LISTED ENTRIES:
++++++

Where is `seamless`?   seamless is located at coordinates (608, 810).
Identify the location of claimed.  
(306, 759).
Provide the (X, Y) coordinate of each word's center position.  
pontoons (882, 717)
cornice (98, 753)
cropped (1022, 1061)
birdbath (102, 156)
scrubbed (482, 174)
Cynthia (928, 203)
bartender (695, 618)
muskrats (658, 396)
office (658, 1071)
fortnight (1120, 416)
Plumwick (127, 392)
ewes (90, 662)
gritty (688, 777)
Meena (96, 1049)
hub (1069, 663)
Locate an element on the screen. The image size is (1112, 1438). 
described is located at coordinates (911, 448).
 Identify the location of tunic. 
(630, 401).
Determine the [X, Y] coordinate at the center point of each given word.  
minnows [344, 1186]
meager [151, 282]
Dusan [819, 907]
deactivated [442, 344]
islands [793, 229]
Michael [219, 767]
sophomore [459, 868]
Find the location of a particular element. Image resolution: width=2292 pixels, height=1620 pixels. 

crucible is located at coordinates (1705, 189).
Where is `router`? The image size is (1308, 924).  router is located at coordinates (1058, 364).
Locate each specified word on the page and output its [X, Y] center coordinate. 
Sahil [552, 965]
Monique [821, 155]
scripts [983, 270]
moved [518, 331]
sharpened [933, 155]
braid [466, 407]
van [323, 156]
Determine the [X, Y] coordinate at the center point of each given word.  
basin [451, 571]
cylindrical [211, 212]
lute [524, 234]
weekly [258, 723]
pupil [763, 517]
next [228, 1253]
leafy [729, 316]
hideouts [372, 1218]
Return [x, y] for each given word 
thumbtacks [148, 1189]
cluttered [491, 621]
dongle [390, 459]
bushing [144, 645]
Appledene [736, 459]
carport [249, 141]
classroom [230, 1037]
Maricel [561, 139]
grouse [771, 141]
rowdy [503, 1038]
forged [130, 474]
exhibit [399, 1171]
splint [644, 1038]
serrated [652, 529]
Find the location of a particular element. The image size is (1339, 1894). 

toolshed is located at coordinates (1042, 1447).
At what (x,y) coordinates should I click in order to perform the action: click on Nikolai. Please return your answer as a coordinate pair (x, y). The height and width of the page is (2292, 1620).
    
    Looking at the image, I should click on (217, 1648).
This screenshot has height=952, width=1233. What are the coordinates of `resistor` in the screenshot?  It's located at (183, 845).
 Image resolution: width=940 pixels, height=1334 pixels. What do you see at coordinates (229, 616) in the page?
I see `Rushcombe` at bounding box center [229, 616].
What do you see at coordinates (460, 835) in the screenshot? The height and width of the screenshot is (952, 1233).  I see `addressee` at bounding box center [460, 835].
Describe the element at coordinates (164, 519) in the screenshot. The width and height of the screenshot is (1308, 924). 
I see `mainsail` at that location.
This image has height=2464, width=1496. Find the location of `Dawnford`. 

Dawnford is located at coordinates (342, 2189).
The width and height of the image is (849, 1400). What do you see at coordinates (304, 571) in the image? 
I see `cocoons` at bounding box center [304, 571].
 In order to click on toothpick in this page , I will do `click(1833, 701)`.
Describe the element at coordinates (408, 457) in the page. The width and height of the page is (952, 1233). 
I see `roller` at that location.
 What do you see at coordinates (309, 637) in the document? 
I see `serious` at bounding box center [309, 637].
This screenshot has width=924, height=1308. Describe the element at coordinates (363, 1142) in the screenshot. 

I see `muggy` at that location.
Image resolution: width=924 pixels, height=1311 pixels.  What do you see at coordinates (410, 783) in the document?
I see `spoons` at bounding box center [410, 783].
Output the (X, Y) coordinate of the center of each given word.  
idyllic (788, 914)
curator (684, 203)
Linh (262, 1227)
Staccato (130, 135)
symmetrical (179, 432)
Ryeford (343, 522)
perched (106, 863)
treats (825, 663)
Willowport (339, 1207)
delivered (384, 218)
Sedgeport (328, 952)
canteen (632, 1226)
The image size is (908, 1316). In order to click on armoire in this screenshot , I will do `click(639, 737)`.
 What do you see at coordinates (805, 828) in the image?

++++++

STATED PROBLEM:
Write out as a numbered list the lines of the records starting at the one containing "Locate an element" and ending at the one containing "minnows [344, 1186]", leaving out any blank lines.

SOLUTION FOR THIS PROBLEM:
1. Locate an element on the screen. The image size is (1112, 1438). 
2. described is located at coordinates (911, 448).
3.  Identify the location of tunic. 
4. (630, 401).
5. Determine the [X, Y] coordinate at the center point of each given word.  
6. minnows [344, 1186]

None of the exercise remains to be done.